▶ _Given exercise_: Show every line of the records below that contains the string "kern", copied in full. Case counts.

□ □ □

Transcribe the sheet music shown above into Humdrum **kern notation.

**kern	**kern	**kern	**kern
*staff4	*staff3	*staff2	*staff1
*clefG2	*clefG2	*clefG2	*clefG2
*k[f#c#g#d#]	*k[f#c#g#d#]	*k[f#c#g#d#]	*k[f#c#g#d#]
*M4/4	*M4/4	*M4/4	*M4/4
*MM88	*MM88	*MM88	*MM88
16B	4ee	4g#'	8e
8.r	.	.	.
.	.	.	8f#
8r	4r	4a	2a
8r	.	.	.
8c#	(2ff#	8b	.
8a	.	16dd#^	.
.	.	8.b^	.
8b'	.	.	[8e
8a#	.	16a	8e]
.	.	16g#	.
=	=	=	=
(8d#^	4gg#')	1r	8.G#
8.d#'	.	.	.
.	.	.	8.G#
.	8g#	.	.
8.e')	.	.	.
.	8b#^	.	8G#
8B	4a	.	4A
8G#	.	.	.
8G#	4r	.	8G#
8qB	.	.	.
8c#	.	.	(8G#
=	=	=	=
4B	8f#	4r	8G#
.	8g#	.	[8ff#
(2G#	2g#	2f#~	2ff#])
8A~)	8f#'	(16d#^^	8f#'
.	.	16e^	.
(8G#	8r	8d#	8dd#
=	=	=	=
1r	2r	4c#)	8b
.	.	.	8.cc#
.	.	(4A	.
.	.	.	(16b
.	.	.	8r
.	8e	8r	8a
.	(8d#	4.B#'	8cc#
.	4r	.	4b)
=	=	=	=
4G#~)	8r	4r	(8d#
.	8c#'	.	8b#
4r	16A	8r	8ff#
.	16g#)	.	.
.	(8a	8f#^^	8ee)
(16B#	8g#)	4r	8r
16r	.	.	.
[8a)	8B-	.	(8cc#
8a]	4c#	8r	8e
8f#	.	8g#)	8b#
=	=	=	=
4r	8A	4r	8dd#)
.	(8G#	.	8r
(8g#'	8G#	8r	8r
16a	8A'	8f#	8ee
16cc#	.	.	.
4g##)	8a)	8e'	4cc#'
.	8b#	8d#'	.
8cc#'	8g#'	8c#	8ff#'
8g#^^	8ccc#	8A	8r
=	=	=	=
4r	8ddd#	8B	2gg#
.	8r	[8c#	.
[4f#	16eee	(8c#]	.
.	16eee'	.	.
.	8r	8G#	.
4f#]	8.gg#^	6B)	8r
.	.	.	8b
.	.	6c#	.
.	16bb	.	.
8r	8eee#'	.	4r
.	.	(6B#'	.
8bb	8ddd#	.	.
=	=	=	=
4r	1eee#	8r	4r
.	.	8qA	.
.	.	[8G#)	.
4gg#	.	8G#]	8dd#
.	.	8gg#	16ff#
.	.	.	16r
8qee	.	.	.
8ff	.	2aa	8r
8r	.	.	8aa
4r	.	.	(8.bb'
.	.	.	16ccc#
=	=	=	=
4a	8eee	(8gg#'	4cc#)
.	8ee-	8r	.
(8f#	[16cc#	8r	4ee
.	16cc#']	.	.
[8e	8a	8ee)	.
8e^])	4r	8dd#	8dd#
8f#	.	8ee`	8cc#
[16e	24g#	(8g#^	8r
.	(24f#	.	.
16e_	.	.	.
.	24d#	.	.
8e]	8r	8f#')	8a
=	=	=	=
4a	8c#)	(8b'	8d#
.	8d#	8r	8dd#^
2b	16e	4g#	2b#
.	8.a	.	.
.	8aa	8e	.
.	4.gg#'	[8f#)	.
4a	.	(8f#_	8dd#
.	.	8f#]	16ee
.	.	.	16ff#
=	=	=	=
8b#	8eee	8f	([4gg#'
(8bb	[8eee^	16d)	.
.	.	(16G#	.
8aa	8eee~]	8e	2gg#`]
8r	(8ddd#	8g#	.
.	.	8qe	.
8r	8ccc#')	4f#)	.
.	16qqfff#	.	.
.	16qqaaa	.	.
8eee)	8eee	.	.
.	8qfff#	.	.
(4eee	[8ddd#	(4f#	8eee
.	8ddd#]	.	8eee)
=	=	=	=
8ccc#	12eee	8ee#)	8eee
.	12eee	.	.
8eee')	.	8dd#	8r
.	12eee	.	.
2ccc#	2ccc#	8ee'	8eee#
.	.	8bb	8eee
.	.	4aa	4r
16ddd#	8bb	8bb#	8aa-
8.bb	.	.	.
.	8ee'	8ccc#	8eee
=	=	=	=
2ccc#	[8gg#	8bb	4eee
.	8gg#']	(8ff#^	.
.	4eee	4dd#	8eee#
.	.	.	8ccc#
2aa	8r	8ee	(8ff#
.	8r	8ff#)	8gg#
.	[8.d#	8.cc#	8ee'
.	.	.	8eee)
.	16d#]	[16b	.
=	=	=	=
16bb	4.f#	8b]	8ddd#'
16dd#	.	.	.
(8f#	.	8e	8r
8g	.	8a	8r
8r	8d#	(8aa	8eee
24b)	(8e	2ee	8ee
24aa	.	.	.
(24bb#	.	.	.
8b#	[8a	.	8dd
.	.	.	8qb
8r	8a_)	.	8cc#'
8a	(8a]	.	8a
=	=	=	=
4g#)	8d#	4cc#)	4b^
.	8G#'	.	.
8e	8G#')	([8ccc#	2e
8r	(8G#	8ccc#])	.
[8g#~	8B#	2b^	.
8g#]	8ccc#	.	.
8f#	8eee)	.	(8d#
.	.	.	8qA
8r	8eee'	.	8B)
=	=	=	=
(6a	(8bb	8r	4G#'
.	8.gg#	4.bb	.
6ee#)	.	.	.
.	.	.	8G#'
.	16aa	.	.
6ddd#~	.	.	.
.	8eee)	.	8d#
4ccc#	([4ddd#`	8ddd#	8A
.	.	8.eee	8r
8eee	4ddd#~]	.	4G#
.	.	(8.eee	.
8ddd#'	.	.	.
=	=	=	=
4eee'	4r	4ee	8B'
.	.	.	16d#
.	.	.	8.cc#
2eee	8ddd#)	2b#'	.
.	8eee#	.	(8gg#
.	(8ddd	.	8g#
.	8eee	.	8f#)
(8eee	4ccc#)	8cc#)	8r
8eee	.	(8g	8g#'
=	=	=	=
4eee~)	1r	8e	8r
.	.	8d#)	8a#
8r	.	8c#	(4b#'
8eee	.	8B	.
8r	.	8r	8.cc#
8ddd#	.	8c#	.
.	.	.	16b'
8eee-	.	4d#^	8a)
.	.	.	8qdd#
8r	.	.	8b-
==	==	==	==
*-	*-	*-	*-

□ □ □

▶ _Task solution_:
Transcribe the sheet music shown above into Humdrum **kern notation.
**kern	**kern	**kern	**kern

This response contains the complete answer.